[SUPPLIED MATERIAL]

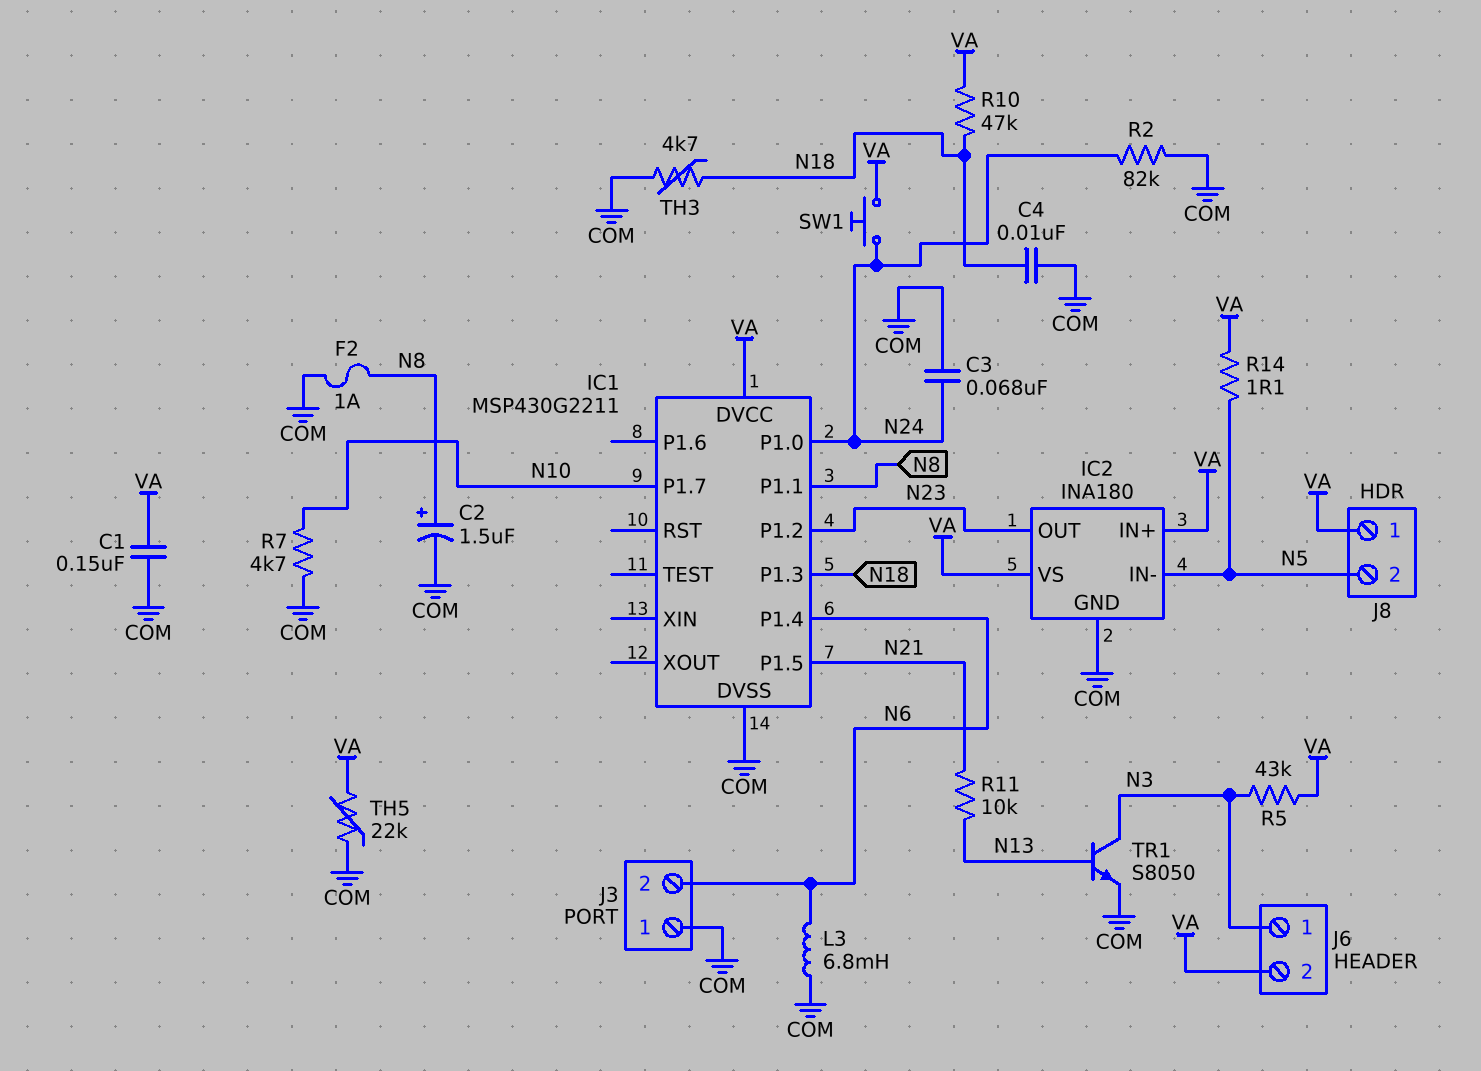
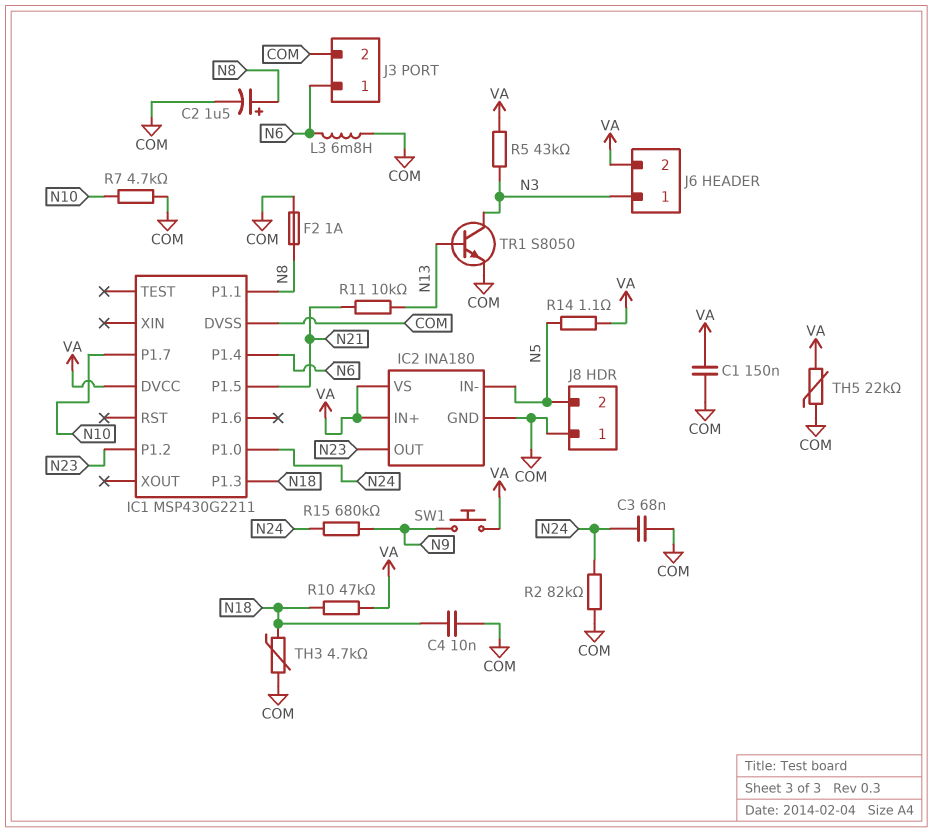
J3 pin 1: COM -> N6
J3 pin 2: N6 -> COM
J8 pin 1: VA -> COM
R15: none -> 680k (N9, N24)
SW1: button (N24, VA) -> button (N9, VA)

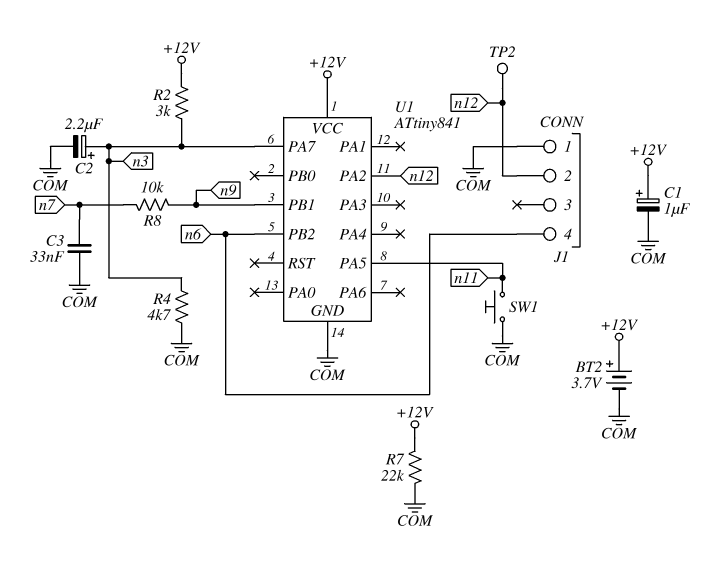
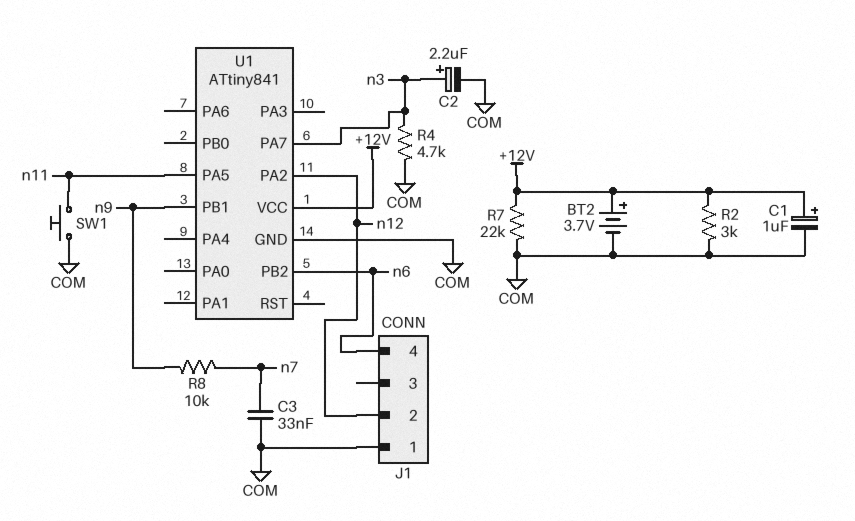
R2: 3k (+12V, n3) -> 3k (+12V, COM)
TP2: test point (n12) -> none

[/SUPPLIED MATERIAL]

**EXERCISE:**
Please transcribe every entry exactly as written, leaving the pictures out.

**TASK ANSWER:**
J3 pin 1: COM -> N6
J3 pin 2: N6 -> COM
J8 pin 1: VA -> COM
R15: none -> 680k (N9, N24)
SW1: button (N24, VA) -> button (N9, VA)

R2: 3k (+12V, n3) -> 3k (+12V, COM)
TP2: test point (n12) -> none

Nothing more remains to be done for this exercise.